START Data supplied

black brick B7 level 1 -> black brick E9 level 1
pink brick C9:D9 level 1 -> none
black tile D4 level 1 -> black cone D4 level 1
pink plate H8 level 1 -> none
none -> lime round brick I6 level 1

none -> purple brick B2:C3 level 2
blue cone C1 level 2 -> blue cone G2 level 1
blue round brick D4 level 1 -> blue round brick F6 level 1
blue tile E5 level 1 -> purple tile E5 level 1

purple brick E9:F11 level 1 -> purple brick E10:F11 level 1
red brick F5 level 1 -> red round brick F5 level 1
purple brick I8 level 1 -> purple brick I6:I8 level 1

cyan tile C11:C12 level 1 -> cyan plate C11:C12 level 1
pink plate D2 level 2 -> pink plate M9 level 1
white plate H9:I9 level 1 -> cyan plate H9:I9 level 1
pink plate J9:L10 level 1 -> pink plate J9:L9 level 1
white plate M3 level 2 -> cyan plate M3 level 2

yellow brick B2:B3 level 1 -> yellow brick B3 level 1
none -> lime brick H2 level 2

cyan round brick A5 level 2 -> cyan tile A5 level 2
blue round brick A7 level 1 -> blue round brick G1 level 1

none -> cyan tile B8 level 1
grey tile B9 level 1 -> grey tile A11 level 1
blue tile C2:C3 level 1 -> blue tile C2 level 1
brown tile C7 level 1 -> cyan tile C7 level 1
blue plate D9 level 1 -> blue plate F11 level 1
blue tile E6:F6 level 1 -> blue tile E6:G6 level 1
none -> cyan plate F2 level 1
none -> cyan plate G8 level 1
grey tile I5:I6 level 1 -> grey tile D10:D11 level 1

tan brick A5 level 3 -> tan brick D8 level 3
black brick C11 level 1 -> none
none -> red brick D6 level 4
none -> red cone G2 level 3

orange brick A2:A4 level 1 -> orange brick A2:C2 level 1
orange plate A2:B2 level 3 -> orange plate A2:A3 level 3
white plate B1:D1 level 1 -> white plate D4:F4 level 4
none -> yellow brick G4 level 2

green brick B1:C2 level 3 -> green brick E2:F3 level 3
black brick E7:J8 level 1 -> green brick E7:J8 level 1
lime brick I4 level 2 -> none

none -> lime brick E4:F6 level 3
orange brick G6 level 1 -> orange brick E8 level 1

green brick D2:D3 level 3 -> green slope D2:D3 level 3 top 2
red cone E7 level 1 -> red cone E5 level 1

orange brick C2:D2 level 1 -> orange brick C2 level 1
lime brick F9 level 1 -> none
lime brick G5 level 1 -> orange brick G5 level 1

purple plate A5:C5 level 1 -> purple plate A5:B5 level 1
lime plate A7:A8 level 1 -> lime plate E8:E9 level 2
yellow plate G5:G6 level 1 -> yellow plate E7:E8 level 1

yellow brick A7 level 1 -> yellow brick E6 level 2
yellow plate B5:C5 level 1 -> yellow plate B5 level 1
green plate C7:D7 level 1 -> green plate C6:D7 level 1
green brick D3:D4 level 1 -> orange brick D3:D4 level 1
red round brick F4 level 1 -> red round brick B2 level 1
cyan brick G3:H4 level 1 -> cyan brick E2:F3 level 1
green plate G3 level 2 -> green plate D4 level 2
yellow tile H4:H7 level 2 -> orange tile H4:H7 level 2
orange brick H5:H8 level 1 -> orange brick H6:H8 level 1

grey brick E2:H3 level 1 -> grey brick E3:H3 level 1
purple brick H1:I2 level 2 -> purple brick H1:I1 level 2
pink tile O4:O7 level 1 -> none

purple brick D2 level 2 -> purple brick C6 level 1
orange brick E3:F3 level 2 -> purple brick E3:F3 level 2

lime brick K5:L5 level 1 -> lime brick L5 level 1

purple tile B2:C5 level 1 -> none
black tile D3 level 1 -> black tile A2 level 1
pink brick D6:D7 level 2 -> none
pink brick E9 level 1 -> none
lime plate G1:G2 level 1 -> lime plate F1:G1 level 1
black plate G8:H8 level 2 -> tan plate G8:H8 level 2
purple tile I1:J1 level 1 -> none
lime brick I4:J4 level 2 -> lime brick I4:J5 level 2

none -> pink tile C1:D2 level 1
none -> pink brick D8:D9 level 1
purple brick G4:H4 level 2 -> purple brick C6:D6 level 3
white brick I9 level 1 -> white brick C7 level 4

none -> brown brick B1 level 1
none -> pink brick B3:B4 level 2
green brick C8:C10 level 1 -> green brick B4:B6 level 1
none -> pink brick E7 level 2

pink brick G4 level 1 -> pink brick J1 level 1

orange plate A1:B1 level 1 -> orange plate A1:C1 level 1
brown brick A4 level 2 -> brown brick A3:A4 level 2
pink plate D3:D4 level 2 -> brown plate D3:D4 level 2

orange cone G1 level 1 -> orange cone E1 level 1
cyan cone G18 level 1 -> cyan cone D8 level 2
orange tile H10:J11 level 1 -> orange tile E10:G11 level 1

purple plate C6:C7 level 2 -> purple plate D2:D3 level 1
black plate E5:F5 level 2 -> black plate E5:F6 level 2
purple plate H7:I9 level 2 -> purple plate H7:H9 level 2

END Data supplied

Reproduce every record exactly, line by line.

black brick B7 level 1 -> black brick E9 level 1
pink brick C9:D9 level 1 -> none
black tile D4 level 1 -> black cone D4 level 1
pink plate H8 level 1 -> none
none -> lime round brick I6 level 1

none -> purple brick B2:C3 level 2
blue cone C1 level 2 -> blue cone G2 level 1
blue round brick D4 level 1 -> blue round brick F6 level 1
blue tile E5 level 1 -> purple tile E5 level 1

purple brick E9:F11 level 1 -> purple brick E10:F11 level 1
red brick F5 level 1 -> red round brick F5 level 1
purple brick I8 level 1 -> purple brick I6:I8 level 1

cyan tile C11:C12 level 1 -> cyan plate C11:C12 level 1
pink plate D2 level 2 -> pink plate M9 level 1
white plate H9:I9 level 1 -> cyan plate H9:I9 level 1
pink plate J9:L10 level 1 -> pink plate J9:L9 level 1
white plate M3 level 2 -> cyan plate M3 level 2

yellow brick B2:B3 level 1 -> yellow brick B3 level 1
none -> lime brick H2 level 2

cyan round brick A5 level 2 -> cyan tile A5 level 2
blue round brick A7 level 1 -> blue round brick G1 level 1

none -> cyan tile B8 level 1
grey tile B9 level 1 -> grey tile A11 level 1
blue tile C2:C3 level 1 -> blue tile C2 level 1
brown tile C7 level 1 -> cyan tile C7 level 1
blue plate D9 level 1 -> blue plate F11 level 1
blue tile E6:F6 level 1 -> blue tile E6:G6 level 1
none -> cyan plate F2 level 1
none -> cyan plate G8 level 1
grey tile I5:I6 level 1 -> grey tile D10:D11 level 1

tan brick A5 level 3 -> tan brick D8 level 3
black brick C11 level 1 -> none
none -> red brick D6 level 4
none -> red cone G2 level 3

orange brick A2:A4 level 1 -> orange brick A2:C2 level 1
orange plate A2:B2 level 3 -> orange plate A2:A3 level 3
white plate B1:D1 level 1 -> white plate D4:F4 level 4
none -> yellow brick G4 level 2

green brick B1:C2 level 3 -> green brick E2:F3 level 3
black brick E7:J8 level 1 -> green brick E7:J8 level 1
lime brick I4 level 2 -> none

none -> lime brick E4:F6 level 3
orange brick G6 level 1 -> orange brick E8 level 1

green brick D2:D3 level 3 -> green slope D2:D3 level 3 top 2
red cone E7 level 1 -> red cone E5 level 1

orange brick C2:D2 level 1 -> orange brick C2 level 1
lime brick F9 level 1 -> none
lime brick G5 level 1 -> orange brick G5 level 1

purple plate A5:C5 level 1 -> purple plate A5:B5 level 1
lime plate A7:A8 level 1 -> lime plate E8:E9 level 2
yellow plate G5:G6 level 1 -> yellow plate E7:E8 level 1

yellow brick A7 level 1 -> yellow brick E6 level 2
yellow plate B5:C5 level 1 -> yellow plate B5 level 1
green plate C7:D7 level 1 -> green plate C6:D7 level 1
green brick D3:D4 level 1 -> orange brick D3:D4 level 1
red round brick F4 level 1 -> red round brick B2 level 1
cyan brick G3:H4 level 1 -> cyan brick E2:F3 level 1
green plate G3 level 2 -> green plate D4 level 2
yellow tile H4:H7 level 2 -> orange tile H4:H7 level 2
orange brick H5:H8 level 1 -> orange brick H6:H8 level 1

grey brick E2:H3 level 1 -> grey brick E3:H3 level 1
purple brick H1:I2 level 2 -> purple brick H1:I1 level 2
pink tile O4:O7 level 1 -> none

purple brick D2 level 2 -> purple brick C6 level 1
orange brick E3:F3 level 2 -> purple brick E3:F3 level 2

lime brick K5:L5 level 1 -> lime brick L5 level 1

purple tile B2:C5 level 1 -> none
black tile D3 level 1 -> black tile A2 level 1
pink brick D6:D7 level 2 -> none
pink brick E9 level 1 -> none
lime plate G1:G2 level 1 -> lime plate F1:G1 level 1
black plate G8:H8 level 2 -> tan plate G8:H8 level 2
purple tile I1:J1 level 1 -> none
lime brick I4:J4 level 2 -> lime brick I4:J5 level 2

none -> pink tile C1:D2 level 1
none -> pink brick D8:D9 level 1
purple brick G4:H4 level 2 -> purple brick C6:D6 level 3
white brick I9 level 1 -> white brick C7 level 4

none -> brown brick B1 level 1
none -> pink brick B3:B4 level 2
green brick C8:C10 level 1 -> green brick B4:B6 level 1
none -> pink brick E7 level 2

pink brick G4 level 1 -> pink brick J1 level 1

orange plate A1:B1 level 1 -> orange plate A1:C1 level 1
brown brick A4 level 2 -> brown brick A3:A4 level 2
pink plate D3:D4 level 2 -> brown plate D3:D4 level 2

orange cone G1 level 1 -> orange cone E1 level 1
cyan cone G18 level 1 -> cyan cone D8 level 2
orange tile H10:J11 level 1 -> orange tile E10:G11 level 1

purple plate C6:C7 level 2 -> purple plate D2:D3 level 1
black plate E5:F5 level 2 -> black plate E5:F6 level 2
purple plate H7:I9 level 2 -> purple plate H7:H9 level 2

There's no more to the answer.